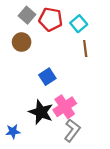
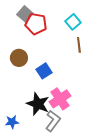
red pentagon: (51, 19) -> (36, 24), moved
brown circle: (22, 42) -> (19, 58), moved
gray L-shape: (72, 130) -> (53, 121), moved

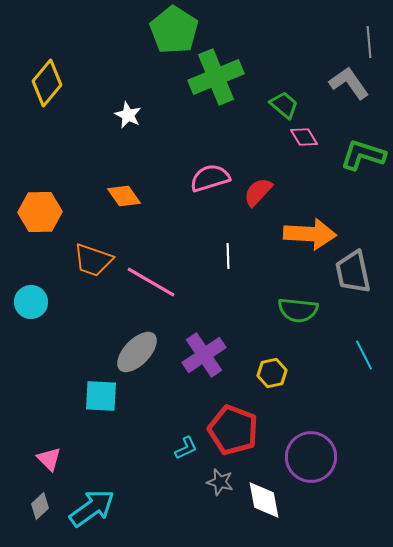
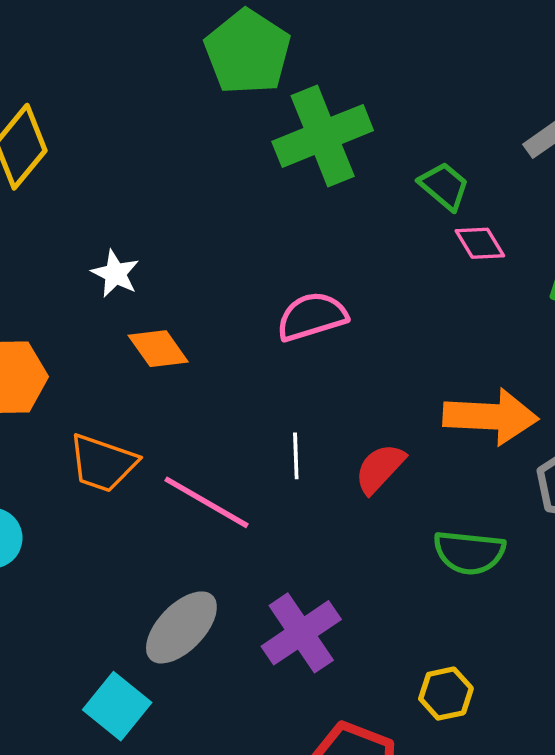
white star: (128, 115) -> (115, 274), moved
red semicircle: (258, 192) -> (380, 468), moved
white line: (228, 256) -> (296, 456), moved
yellow hexagon: (272, 373) -> (446, 694), moved
cyan square: (101, 396) -> (117, 706), turned 36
==========
Start at the first line and set down all of the data exactly, passing over the pictures.

_Task result_:
red pentagon: (51, 19) -> (36, 24), moved
brown circle: (22, 42) -> (19, 58), moved
gray L-shape: (72, 130) -> (53, 121), moved

white star: (128, 115) -> (115, 274), moved
red semicircle: (258, 192) -> (380, 468), moved
white line: (228, 256) -> (296, 456), moved
yellow hexagon: (272, 373) -> (446, 694), moved
cyan square: (101, 396) -> (117, 706), turned 36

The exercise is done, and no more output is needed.